(ENTRIES SHOWN)
▼▼▼
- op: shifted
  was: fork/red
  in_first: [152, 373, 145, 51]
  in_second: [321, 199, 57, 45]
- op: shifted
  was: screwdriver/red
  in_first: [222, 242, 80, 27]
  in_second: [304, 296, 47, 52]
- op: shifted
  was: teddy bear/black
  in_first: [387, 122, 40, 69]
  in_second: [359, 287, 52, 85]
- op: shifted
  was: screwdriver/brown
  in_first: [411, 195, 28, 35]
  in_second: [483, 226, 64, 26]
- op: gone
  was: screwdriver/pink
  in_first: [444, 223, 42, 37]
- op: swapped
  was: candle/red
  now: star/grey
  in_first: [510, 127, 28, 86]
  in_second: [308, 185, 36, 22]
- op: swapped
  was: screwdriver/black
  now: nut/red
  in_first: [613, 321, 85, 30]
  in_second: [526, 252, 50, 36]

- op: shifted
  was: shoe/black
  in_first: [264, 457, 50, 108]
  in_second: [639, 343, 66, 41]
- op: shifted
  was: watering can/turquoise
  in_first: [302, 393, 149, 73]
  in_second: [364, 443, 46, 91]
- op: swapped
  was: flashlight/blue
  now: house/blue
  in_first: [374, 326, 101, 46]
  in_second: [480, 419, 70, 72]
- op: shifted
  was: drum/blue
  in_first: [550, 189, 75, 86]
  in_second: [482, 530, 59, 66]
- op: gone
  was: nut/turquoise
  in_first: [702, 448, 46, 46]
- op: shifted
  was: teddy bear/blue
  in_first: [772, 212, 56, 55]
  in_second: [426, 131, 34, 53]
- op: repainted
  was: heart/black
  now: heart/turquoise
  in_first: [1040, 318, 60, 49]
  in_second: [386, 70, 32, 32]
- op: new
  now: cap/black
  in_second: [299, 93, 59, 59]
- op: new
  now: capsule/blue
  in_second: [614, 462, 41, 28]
▲▲▲
Word for word, reproduce the lines of the listing from the first one through the line containing "was: screwdriver/brown", and no more.

(RESULT OF THIS TASK)
- op: shifted
  was: fork/red
  in_first: [152, 373, 145, 51]
  in_second: [321, 199, 57, 45]
- op: shifted
  was: screwdriver/red
  in_first: [222, 242, 80, 27]
  in_second: [304, 296, 47, 52]
- op: shifted
  was: teddy bear/black
  in_first: [387, 122, 40, 69]
  in_second: [359, 287, 52, 85]
- op: shifted
  was: screwdriver/brown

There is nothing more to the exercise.